■ **Before-and-after object listings**
-- Opening Marker --
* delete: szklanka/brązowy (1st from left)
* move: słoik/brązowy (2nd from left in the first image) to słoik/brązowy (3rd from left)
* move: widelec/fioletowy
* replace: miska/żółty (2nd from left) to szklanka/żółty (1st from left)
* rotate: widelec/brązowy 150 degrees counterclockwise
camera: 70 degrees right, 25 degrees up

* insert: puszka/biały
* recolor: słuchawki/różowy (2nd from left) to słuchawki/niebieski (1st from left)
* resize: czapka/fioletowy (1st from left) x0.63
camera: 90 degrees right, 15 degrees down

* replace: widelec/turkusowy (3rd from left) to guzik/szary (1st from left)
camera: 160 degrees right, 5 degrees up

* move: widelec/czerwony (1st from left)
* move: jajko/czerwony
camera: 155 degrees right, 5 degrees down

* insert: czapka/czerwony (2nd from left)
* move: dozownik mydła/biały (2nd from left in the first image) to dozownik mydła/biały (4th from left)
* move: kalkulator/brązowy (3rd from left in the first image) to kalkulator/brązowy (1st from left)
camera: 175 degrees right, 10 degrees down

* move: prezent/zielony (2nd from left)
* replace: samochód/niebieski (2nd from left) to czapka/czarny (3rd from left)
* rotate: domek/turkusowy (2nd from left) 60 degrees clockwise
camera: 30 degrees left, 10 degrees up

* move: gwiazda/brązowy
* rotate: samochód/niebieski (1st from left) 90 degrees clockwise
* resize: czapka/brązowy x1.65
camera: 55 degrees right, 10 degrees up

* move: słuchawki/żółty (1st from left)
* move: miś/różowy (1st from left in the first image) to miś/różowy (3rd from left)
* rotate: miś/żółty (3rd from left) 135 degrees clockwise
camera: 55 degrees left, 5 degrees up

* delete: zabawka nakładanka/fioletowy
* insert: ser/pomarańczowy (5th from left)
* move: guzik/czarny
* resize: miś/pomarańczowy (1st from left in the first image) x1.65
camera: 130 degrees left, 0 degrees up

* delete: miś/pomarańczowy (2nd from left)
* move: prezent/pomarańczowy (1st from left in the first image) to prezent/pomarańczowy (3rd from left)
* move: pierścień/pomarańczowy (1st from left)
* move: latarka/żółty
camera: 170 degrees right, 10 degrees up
-- Closing Marker --
■ **Directions**
Every record listed above should be reproduced exactly.

■ **Written reply**
* delete: szklanka/brązowy (1st from left)
* move: słoik/brązowy (2nd from left in the first image) to słoik/brązowy (3rd from left)
* move: widelec/fioletowy
* replace: miska/żółty (2nd from left) to szklanka/żółty (1st from left)
* rotate: widelec/brązowy 150 degrees counterclockwise
camera: 70 degrees right, 25 degrees up

* insert: puszka/biały
* recolor: słuchawki/różowy (2nd from left) to słuchawki/niebieski (1st from left)
* resize: czapka/fioletowy (1st from left) x0.63
camera: 90 degrees right, 15 degrees down

* replace: widelec/turkusowy (3rd from left) to guzik/szary (1st from left)
camera: 160 degrees right, 5 degrees up

* move: widelec/czerwony (1st from left)
* move: jajko/czerwony
camera: 155 degrees right, 5 degrees down

* insert: czapka/czerwony (2nd from left)
* move: dozownik mydła/biały (2nd from left in the first image) to dozownik mydła/biały (4th from left)
* move: kalkulator/brązowy (3rd from left in the first image) to kalkulator/brązowy (1st from left)
camera: 175 degrees right, 10 degrees down

* move: prezent/zielony (2nd from left)
* replace: samochód/niebieski (2nd from left) to czapka/czarny (3rd from left)
* rotate: domek/turkusowy (2nd from left) 60 degrees clockwise
camera: 30 degrees left, 10 degrees up

* move: gwiazda/brązowy
* rotate: samochód/niebieski (1st from left) 90 degrees clockwise
* resize: czapka/brązowy x1.65
camera: 55 degrees right, 10 degrees up

* move: słuchawki/żółty (1st from left)
* move: miś/różowy (1st from left in the first image) to miś/różowy (3rd from left)
* rotate: miś/żółty (3rd from left) 135 degrees clockwise
camera: 55 degrees left, 5 degrees up

* delete: zabawka nakładanka/fioletowy
* insert: ser/pomarańczowy (5th from left)
* move: guzik/czarny
* resize: miś/pomarańczowy (1st from left in the first image) x1.65
camera: 130 degrees left, 0 degrees up

* delete: miś/pomarańczowy (2nd from left)
* move: prezent/pomarańczowy (1st from left in the first image) to prezent/pomarańczowy (3rd from left)
* move: pierścień/pomarańczowy (1st from left)
* move: latarka/żółty
camera: 170 degrees right, 10 degrees up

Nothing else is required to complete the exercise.